# Exercise aim
Every line below must be reproduced exactly; no pictures are to be included.

# Given data
******************************

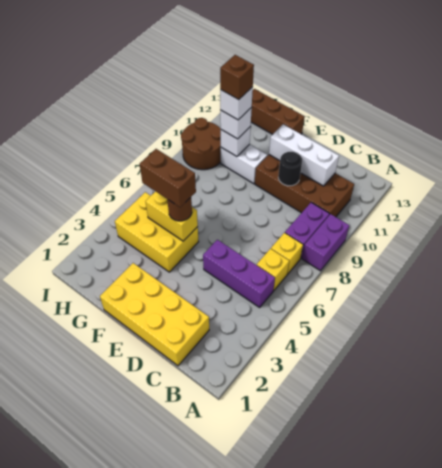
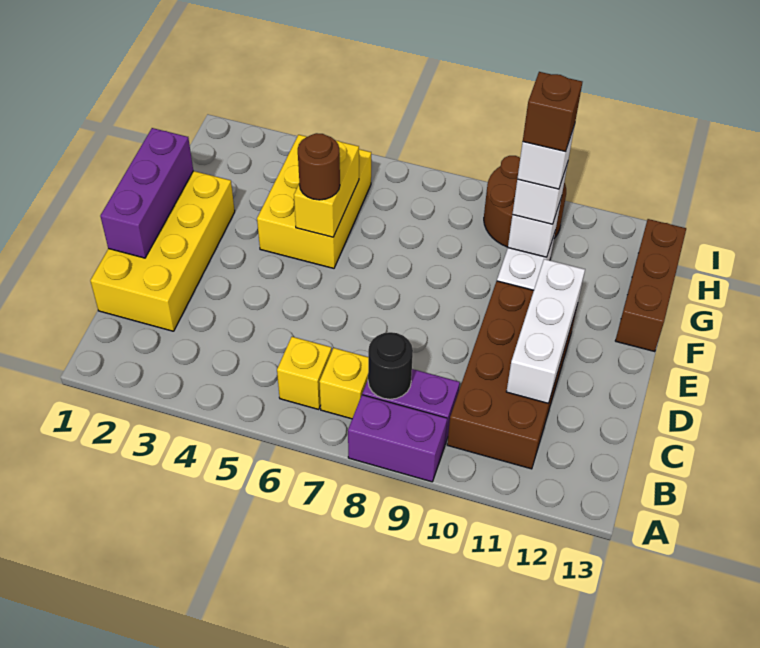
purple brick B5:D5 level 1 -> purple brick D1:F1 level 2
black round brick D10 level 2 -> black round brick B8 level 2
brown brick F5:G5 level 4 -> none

******************************

# Exercise response
purple brick B5:D5 level 1 -> purple brick D1:F1 level 2
black round brick D10 level 2 -> black round brick B8 level 2
brown brick F5:G5 level 4 -> none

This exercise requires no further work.